▶ [GOAL OF THE EXERCISE] If a record holds a picture, leave the picture out and copy everything else exactly.

****************

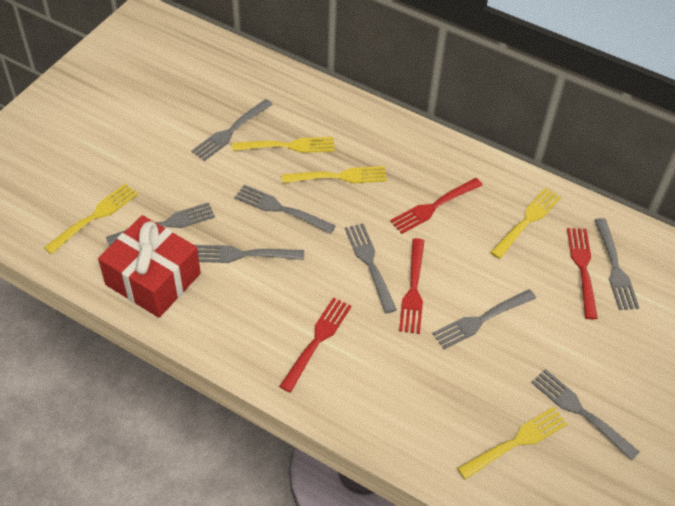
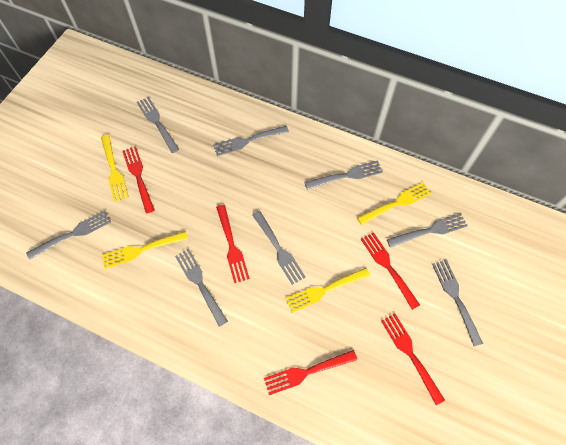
red fork: 4 -> 5
red gift: 1 -> 0
yellow fork: 5 -> 4

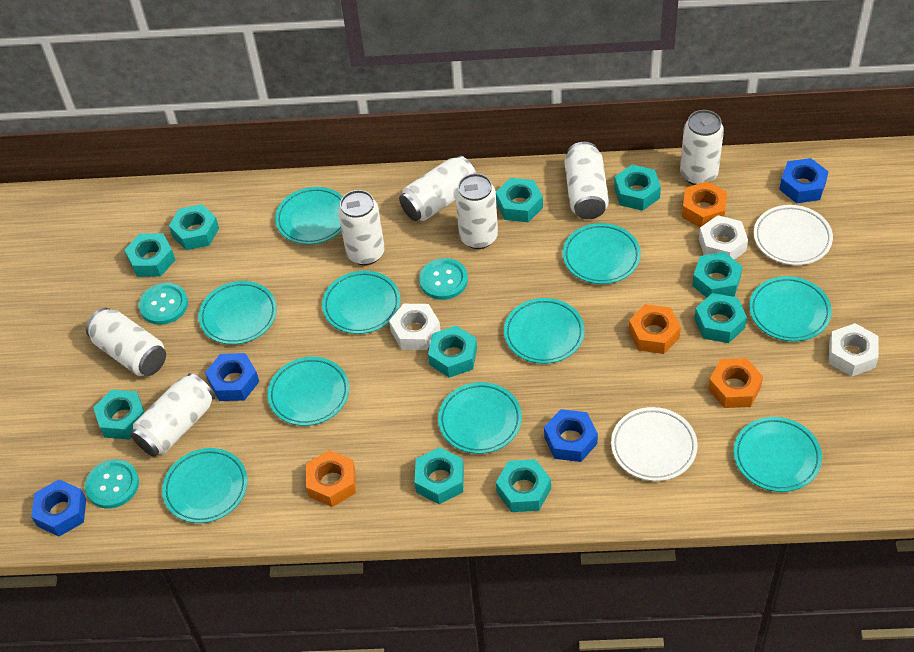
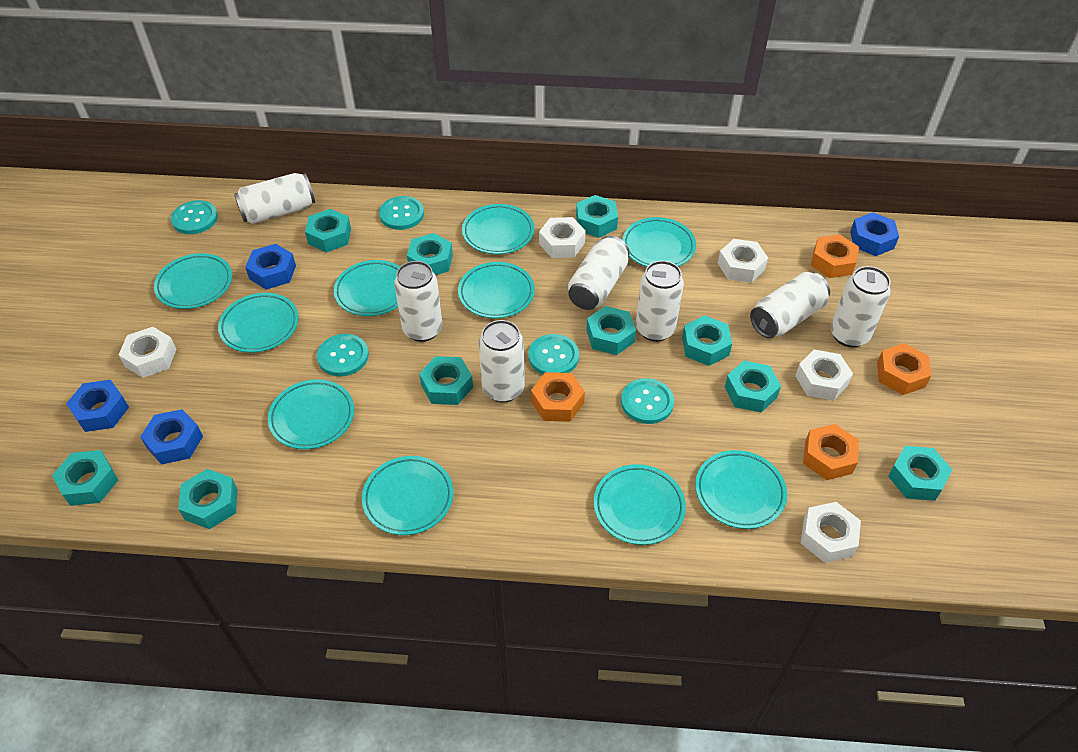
turquoise button: 3 -> 5
white nut: 3 -> 5
white plate: 2 -> 0

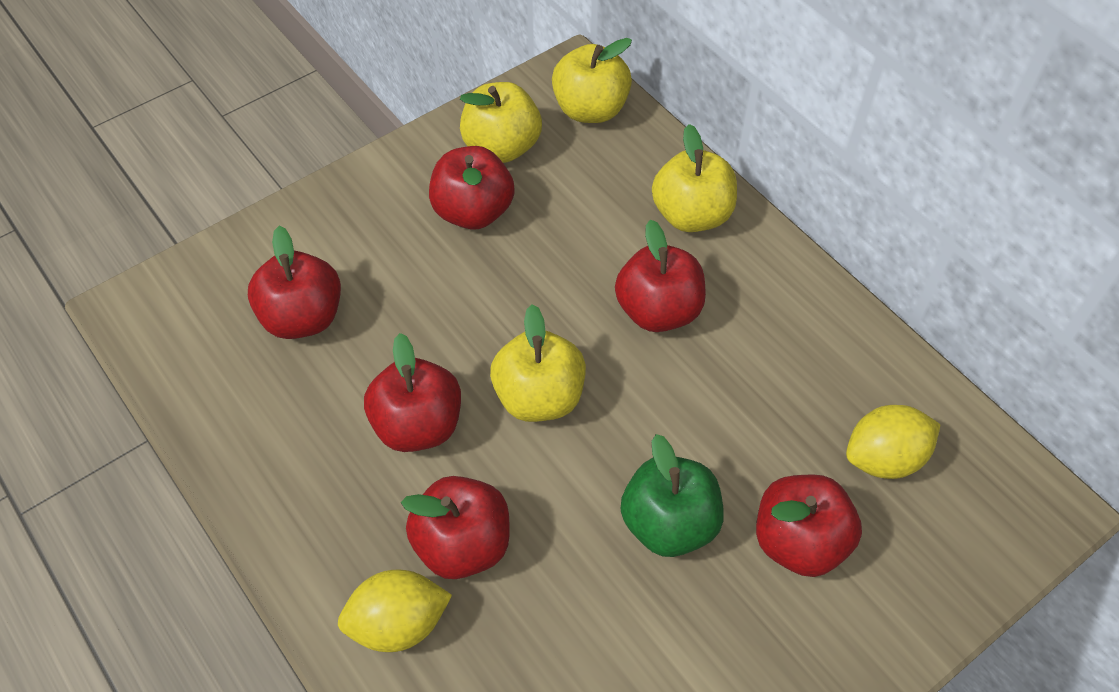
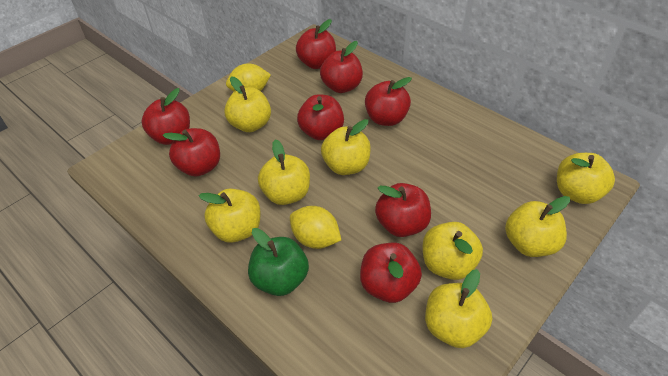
red apple: 6 -> 8
yellow apple: 4 -> 8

****************

▶ [EXERCISE ANSWER]
red fork: 4 -> 5
red gift: 1 -> 0
yellow fork: 5 -> 4

turquoise button: 3 -> 5
white nut: 3 -> 5
white plate: 2 -> 0

red apple: 6 -> 8
yellow apple: 4 -> 8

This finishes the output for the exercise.